## WHAT IS BEING ASKED
Please quote only the lines that start at the one with "purple pan [549,472,649,540]" and go on to the last line of the data, both ends kept.

BEGIN SOURCE DATA

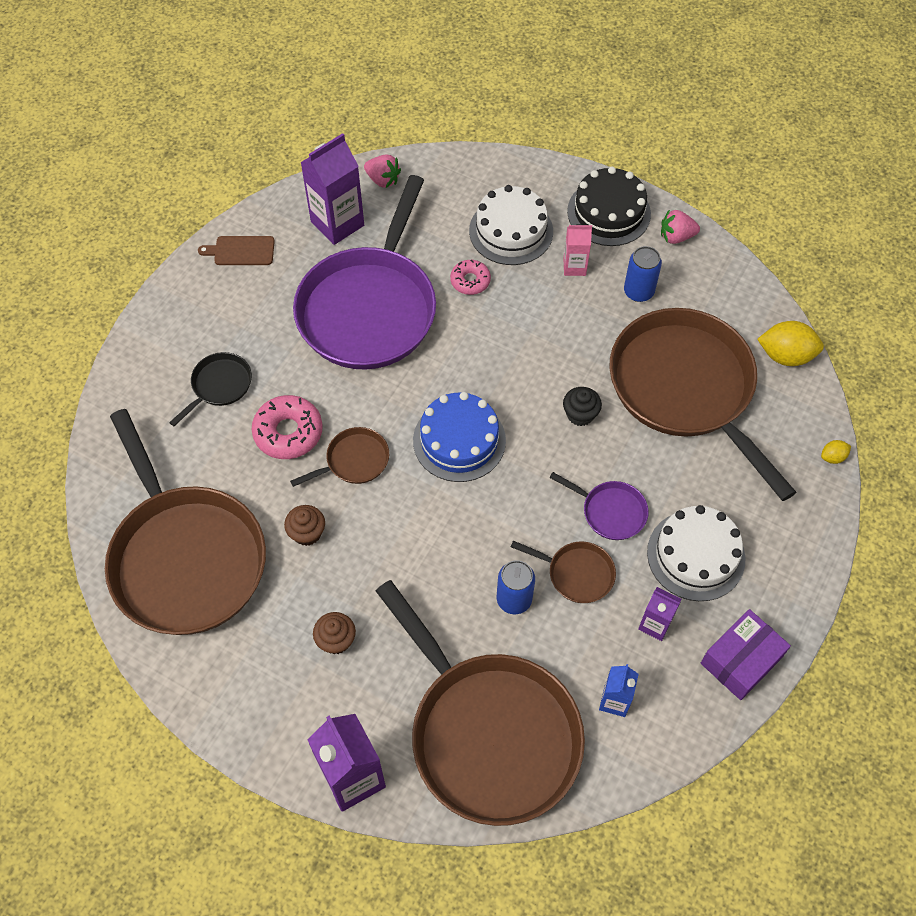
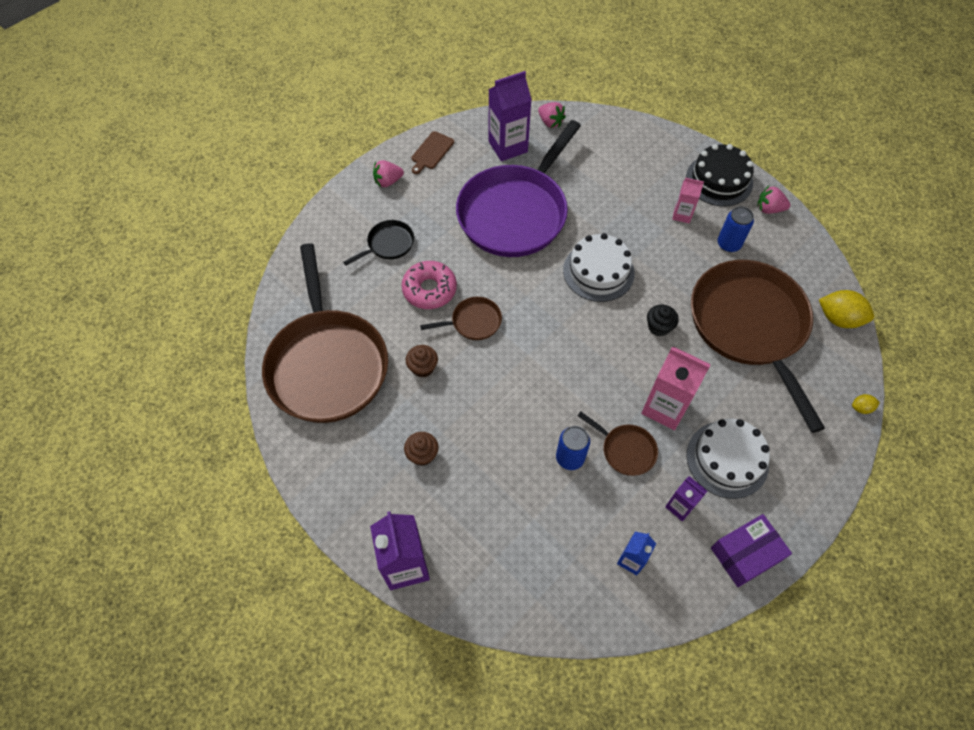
camera: 15 degrees right, 0 degrees up
brown cutting board [198,236,275,265] -> brown cutting board turned 75 degrees counterclockwise [411,131,454,174]
brown pan [376,580,585,826] -> none
blue cake [413,392,506,482] -> none
pink donut [450,260,491,295] -> none
white cake [469,185,553,265] -> white cake moved to [563,233,635,302]
purple pan [549,472,649,540] -> pink carton [641,347,710,430]
none -> pink strawberry [373,160,404,187]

END SOURCE DATA

## ANSWER TO THE EXERCISE
purple pan [549,472,649,540] -> pink carton [641,347,710,430]
none -> pink strawberry [373,160,404,187]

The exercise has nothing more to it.